## Task brief
Every record, from the first line to the last, needs to be given again exactly.

---+---

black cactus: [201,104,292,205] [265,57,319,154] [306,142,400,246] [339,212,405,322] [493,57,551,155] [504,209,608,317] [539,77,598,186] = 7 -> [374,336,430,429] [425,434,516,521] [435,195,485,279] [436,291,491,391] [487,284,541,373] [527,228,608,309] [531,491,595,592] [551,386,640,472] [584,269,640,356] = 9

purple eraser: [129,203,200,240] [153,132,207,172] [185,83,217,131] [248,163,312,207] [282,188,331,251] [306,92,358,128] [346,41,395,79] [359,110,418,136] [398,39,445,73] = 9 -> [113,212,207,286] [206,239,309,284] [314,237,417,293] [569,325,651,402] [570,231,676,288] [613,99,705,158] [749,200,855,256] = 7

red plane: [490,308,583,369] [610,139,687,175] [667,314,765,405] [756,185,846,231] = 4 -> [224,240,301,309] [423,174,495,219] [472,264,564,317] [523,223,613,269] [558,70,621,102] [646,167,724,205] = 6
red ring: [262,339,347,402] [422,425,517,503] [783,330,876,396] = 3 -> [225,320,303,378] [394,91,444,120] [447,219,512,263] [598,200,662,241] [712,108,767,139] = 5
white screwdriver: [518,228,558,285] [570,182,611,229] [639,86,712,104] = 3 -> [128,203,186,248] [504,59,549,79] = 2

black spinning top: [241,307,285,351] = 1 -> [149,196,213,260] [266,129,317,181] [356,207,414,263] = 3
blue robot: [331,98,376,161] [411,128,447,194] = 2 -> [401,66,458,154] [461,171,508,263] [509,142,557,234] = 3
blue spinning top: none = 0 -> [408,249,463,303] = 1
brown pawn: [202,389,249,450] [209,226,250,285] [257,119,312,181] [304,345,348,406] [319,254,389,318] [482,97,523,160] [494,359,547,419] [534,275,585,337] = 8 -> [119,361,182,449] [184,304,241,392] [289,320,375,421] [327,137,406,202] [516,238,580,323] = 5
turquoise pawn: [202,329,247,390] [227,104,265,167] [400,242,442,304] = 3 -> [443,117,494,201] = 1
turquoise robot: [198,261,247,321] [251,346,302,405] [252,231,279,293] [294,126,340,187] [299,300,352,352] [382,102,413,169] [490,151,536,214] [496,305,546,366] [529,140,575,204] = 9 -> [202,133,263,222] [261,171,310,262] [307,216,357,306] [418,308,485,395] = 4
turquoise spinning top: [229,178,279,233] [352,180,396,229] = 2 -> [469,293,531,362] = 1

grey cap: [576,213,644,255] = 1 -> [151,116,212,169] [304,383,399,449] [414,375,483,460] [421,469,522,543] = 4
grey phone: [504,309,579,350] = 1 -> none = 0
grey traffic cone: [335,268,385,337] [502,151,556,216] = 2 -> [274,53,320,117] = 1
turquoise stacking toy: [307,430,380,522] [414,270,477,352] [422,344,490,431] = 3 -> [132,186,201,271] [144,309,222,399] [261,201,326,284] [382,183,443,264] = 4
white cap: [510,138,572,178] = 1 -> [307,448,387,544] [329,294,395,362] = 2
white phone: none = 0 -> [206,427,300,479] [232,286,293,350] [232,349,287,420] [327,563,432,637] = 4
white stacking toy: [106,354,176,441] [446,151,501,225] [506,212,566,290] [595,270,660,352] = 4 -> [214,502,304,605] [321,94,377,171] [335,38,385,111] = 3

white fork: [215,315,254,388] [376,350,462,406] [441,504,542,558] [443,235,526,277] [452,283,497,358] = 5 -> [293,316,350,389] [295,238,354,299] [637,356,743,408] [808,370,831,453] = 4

---+---

## Solution for this problem
black cactus: [201,104,292,205] [265,57,319,154] [306,142,400,246] [339,212,405,322] [493,57,551,155] [504,209,608,317] [539,77,598,186] = 7 -> [374,336,430,429] [425,434,516,521] [435,195,485,279] [436,291,491,391] [487,284,541,373] [527,228,608,309] [531,491,595,592] [551,386,640,472] [584,269,640,356] = 9

purple eraser: [129,203,200,240] [153,132,207,172] [185,83,217,131] [248,163,312,207] [282,188,331,251] [306,92,358,128] [346,41,395,79] [359,110,418,136] [398,39,445,73] = 9 -> [113,212,207,286] [206,239,309,284] [314,237,417,293] [569,325,651,402] [570,231,676,288] [613,99,705,158] [749,200,855,256] = 7

red plane: [490,308,583,369] [610,139,687,175] [667,314,765,405] [756,185,846,231] = 4 -> [224,240,301,309] [423,174,495,219] [472,264,564,317] [523,223,613,269] [558,70,621,102] [646,167,724,205] = 6
red ring: [262,339,347,402] [422,425,517,503] [783,330,876,396] = 3 -> [225,320,303,378] [394,91,444,120] [447,219,512,263] [598,200,662,241] [712,108,767,139] = 5
white screwdriver: [518,228,558,285] [570,182,611,229] [639,86,712,104] = 3 -> [128,203,186,248] [504,59,549,79] = 2

black spinning top: [241,307,285,351] = 1 -> [149,196,213,260] [266,129,317,181] [356,207,414,263] = 3
blue robot: [331,98,376,161] [411,128,447,194] = 2 -> [401,66,458,154] [461,171,508,263] [509,142,557,234] = 3
blue spinning top: none = 0 -> [408,249,463,303] = 1
brown pawn: [202,389,249,450] [209,226,250,285] [257,119,312,181] [304,345,348,406] [319,254,389,318] [482,97,523,160] [494,359,547,419] [534,275,585,337] = 8 -> [119,361,182,449] [184,304,241,392] [289,320,375,421] [327,137,406,202] [516,238,580,323] = 5
turquoise pawn: [202,329,247,390] [227,104,265,167] [400,242,442,304] = 3 -> [443,117,494,201] = 1
turquoise robot: [198,261,247,321] [251,346,302,405] [252,231,279,293] [294,126,340,187] [299,300,352,352] [382,102,413,169] [490,151,536,214] [496,305,546,366] [529,140,575,204] = 9 -> [202,133,263,222] [261,171,310,262] [307,216,357,306] [418,308,485,395] = 4
turquoise spinning top: [229,178,279,233] [352,180,396,229] = 2 -> [469,293,531,362] = 1

grey cap: [576,213,644,255] = 1 -> [151,116,212,169] [304,383,399,449] [414,375,483,460] [421,469,522,543] = 4
grey phone: [504,309,579,350] = 1 -> none = 0
grey traffic cone: [335,268,385,337] [502,151,556,216] = 2 -> [274,53,320,117] = 1
turquoise stacking toy: [307,430,380,522] [414,270,477,352] [422,344,490,431] = 3 -> [132,186,201,271] [144,309,222,399] [261,201,326,284] [382,183,443,264] = 4
white cap: [510,138,572,178] = 1 -> [307,448,387,544] [329,294,395,362] = 2
white phone: none = 0 -> [206,427,300,479] [232,286,293,350] [232,349,287,420] [327,563,432,637] = 4
white stacking toy: [106,354,176,441] [446,151,501,225] [506,212,566,290] [595,270,660,352] = 4 -> [214,502,304,605] [321,94,377,171] [335,38,385,111] = 3

white fork: [215,315,254,388] [376,350,462,406] [441,504,542,558] [443,235,526,277] [452,283,497,358] = 5 -> [293,316,350,389] [295,238,354,299] [637,356,743,408] [808,370,831,453] = 4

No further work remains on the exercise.